### EXERCISE REQUIREMENTS
Swap "screenshot" for "image" in the entries, starting at the line that has "Locate an element" and stopping after the line that has "indicated is located", with everything else unchanged and the pictures left out.

### RECORDS SHOWN
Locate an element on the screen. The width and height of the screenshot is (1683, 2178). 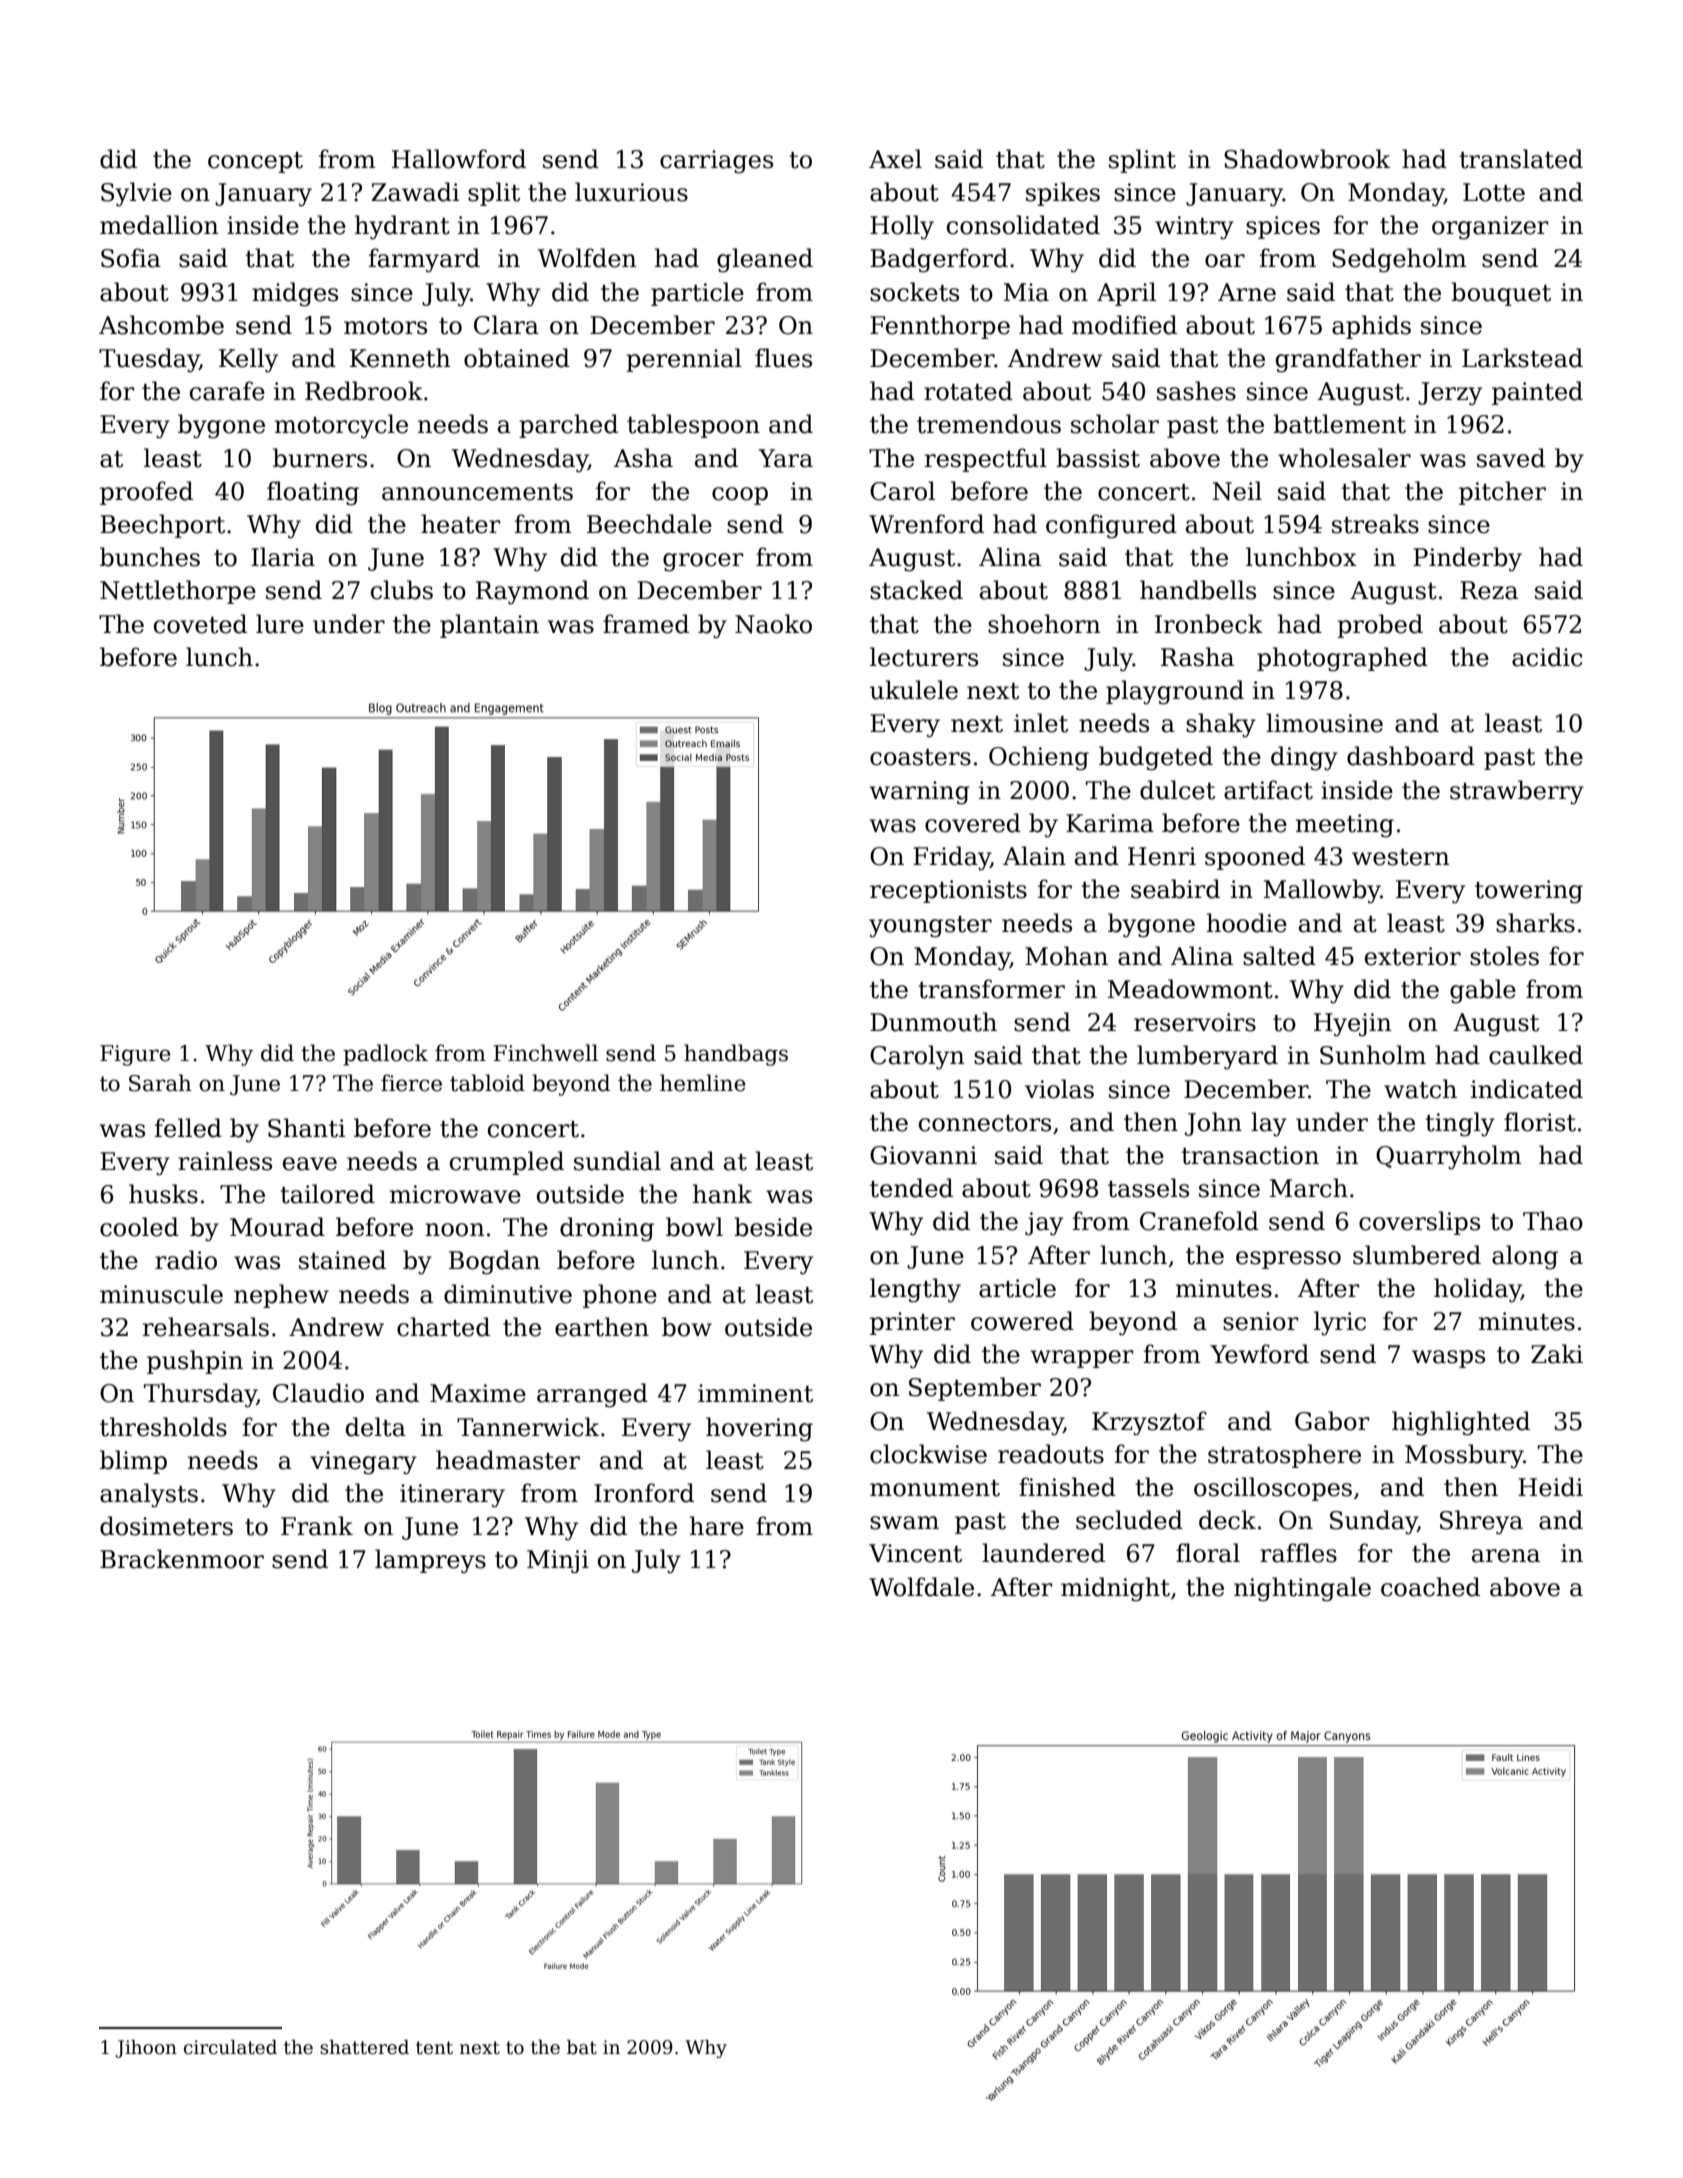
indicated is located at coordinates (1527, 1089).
...
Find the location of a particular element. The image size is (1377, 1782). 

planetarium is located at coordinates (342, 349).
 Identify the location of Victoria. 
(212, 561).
==
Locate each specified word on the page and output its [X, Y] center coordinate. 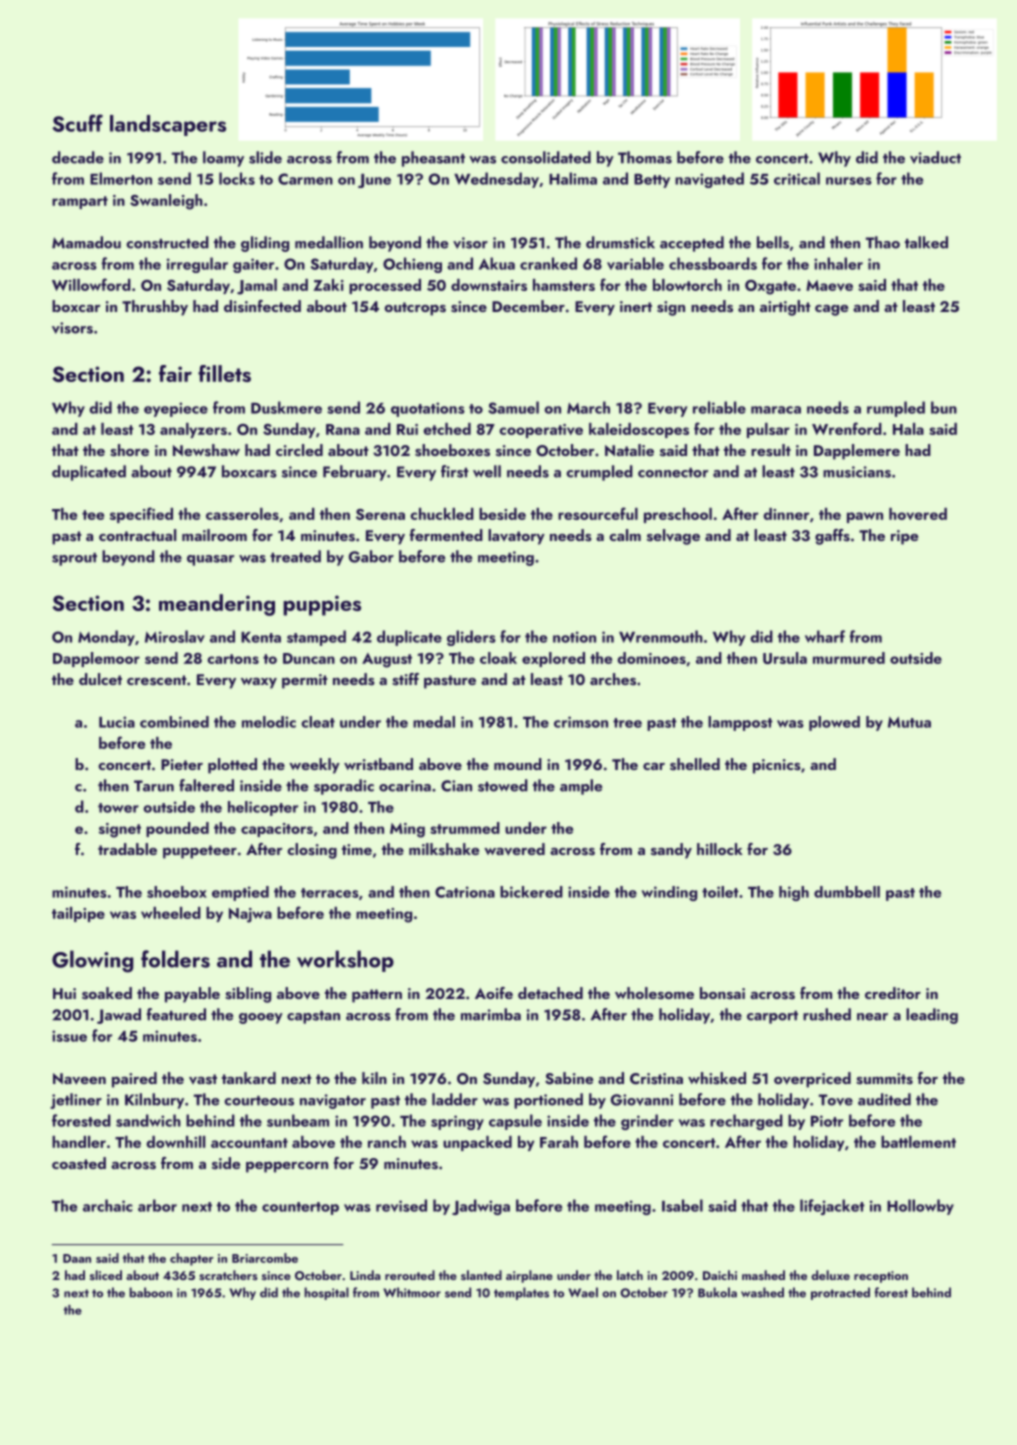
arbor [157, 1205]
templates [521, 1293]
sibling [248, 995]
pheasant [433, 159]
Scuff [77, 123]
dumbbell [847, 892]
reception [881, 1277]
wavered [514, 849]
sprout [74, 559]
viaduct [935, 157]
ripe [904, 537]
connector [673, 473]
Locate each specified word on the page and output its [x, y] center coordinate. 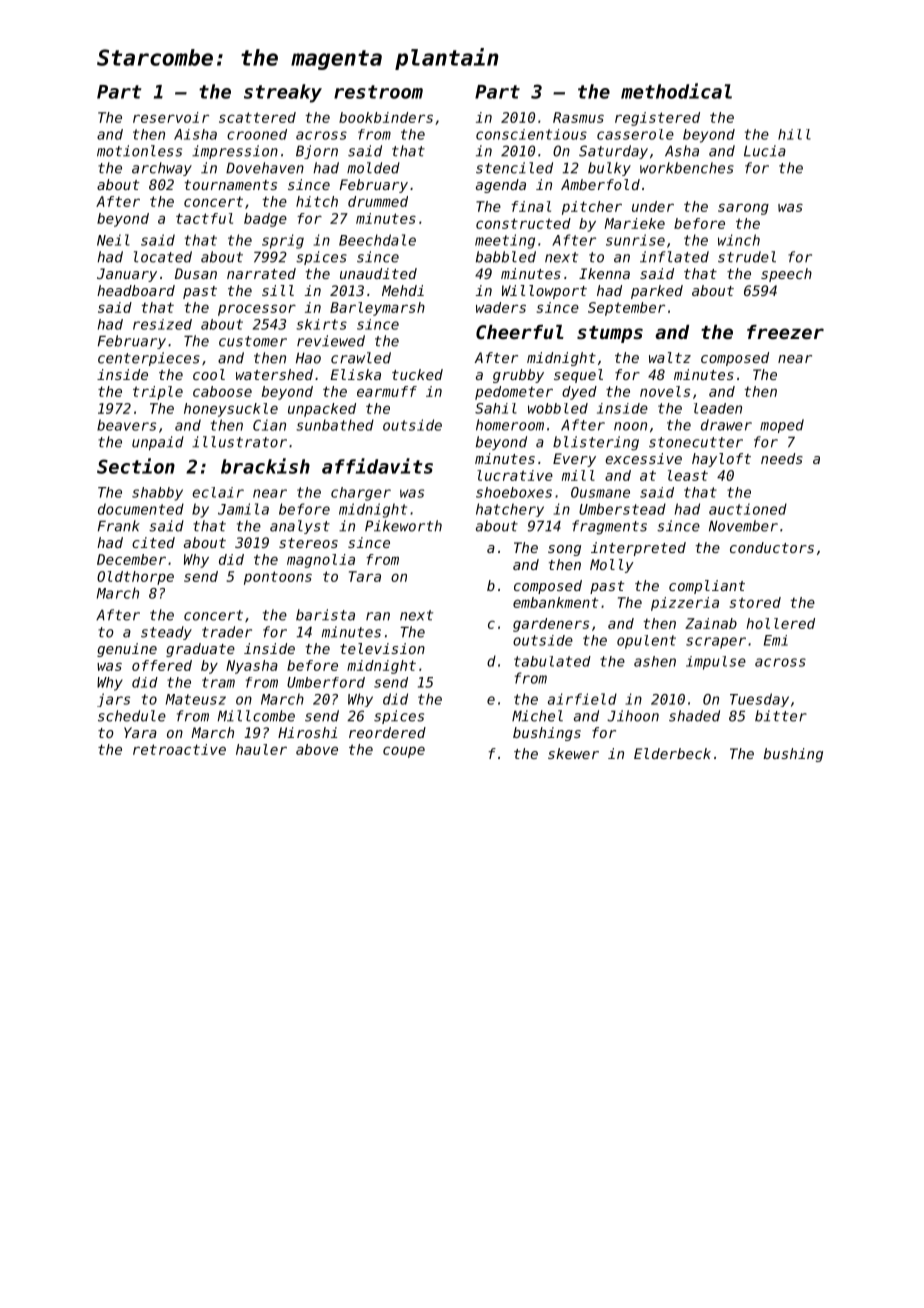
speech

### EXPECTED ANSWER
Locate an element on the screen. The width and height of the image is (1683, 2178). 
indicated is located at coordinates (1527, 1089).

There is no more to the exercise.